**WHAT IS REQUIRED**
In the entries below, find the line with "(480, 439) = (517, 332): brown" and the line with "(670, 148) = (467, 95): purple". Reproduce those two lines and every line between them exactly, and nothing more.

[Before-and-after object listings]
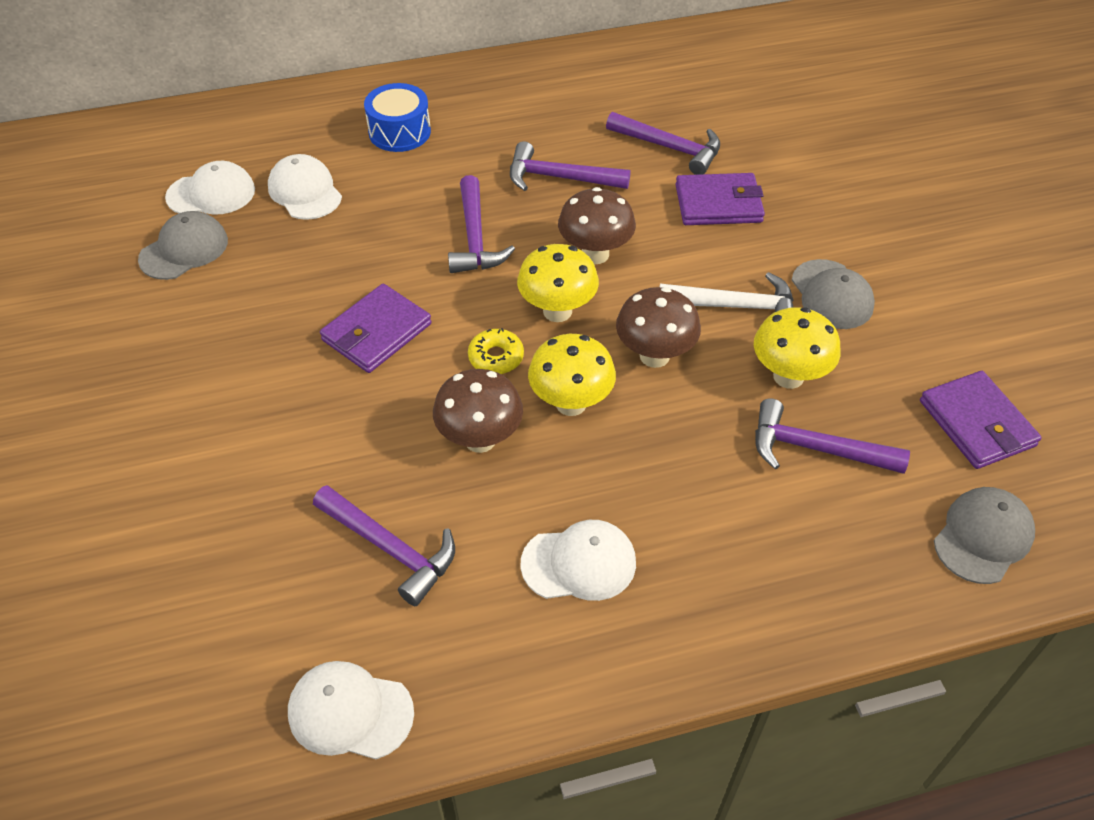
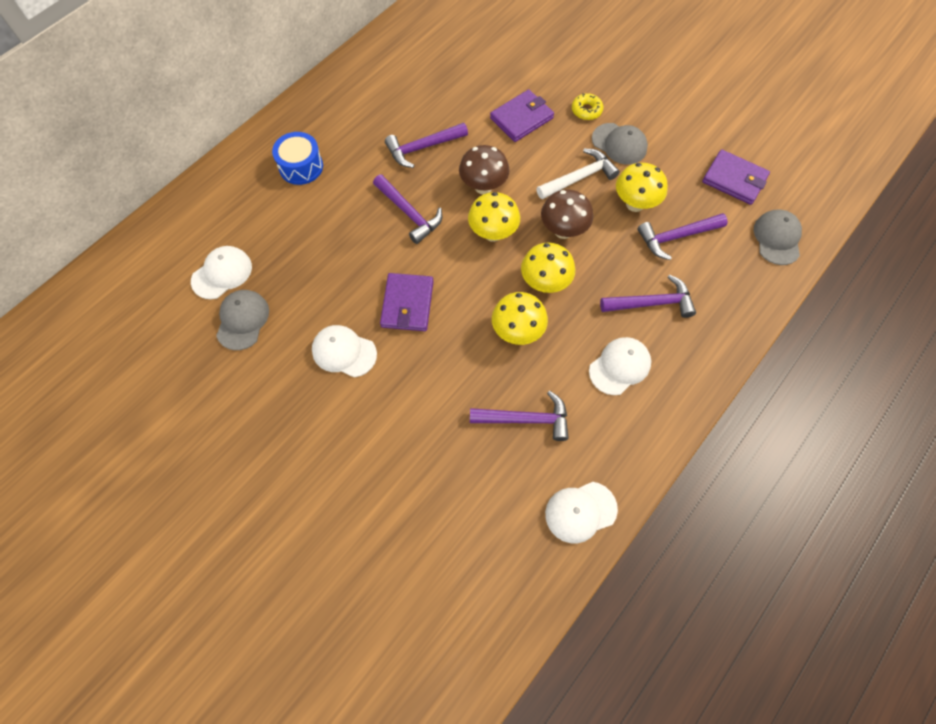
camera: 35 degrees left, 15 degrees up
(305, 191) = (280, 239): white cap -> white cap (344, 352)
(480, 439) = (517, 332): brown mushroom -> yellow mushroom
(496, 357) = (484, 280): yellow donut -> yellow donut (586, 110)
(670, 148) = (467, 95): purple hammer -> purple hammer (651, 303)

...

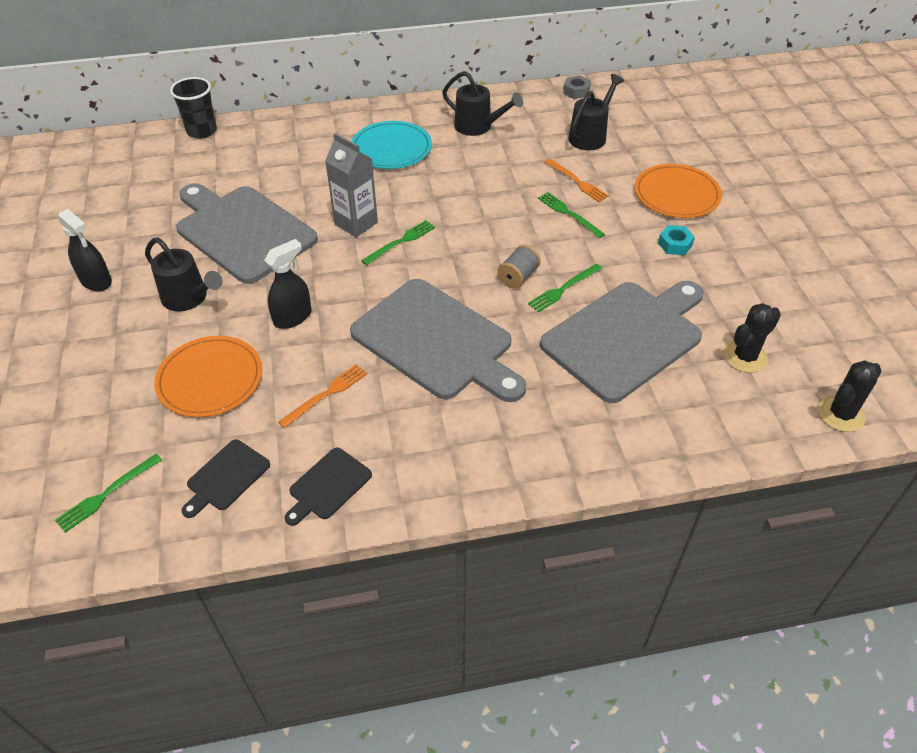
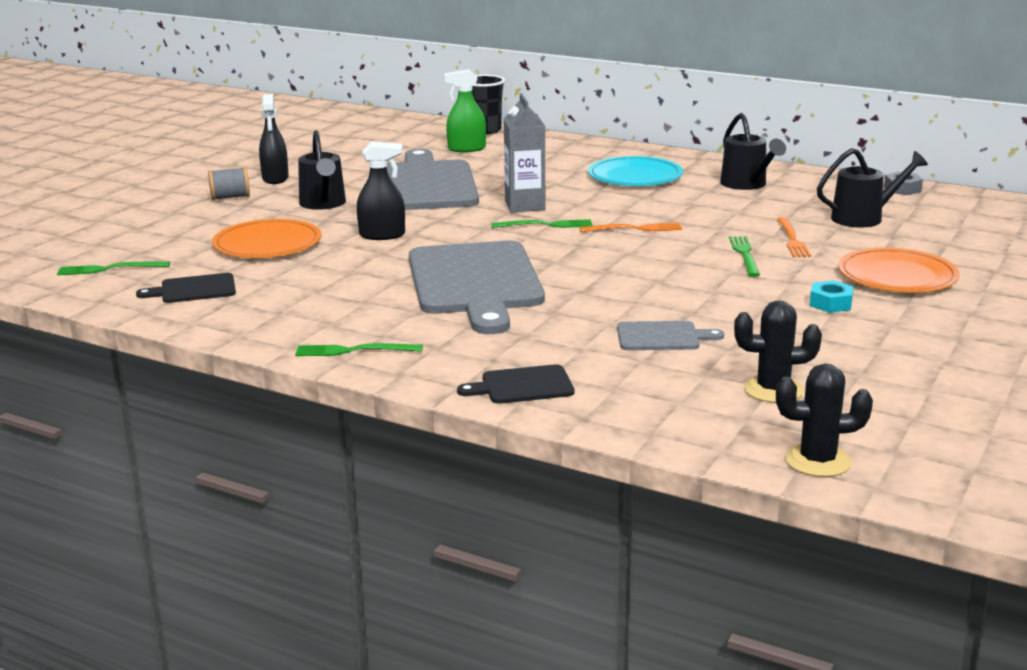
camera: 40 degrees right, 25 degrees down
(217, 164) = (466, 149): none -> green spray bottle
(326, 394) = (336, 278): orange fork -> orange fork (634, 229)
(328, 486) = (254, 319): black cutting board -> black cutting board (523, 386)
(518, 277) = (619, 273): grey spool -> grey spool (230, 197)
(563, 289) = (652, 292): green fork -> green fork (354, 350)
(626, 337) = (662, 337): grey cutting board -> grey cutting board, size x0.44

**ANSWER SPACE**
(480, 439) = (517, 332): brown mushroom -> yellow mushroom
(496, 357) = (484, 280): yellow donut -> yellow donut (586, 110)
(670, 148) = (467, 95): purple hammer -> purple hammer (651, 303)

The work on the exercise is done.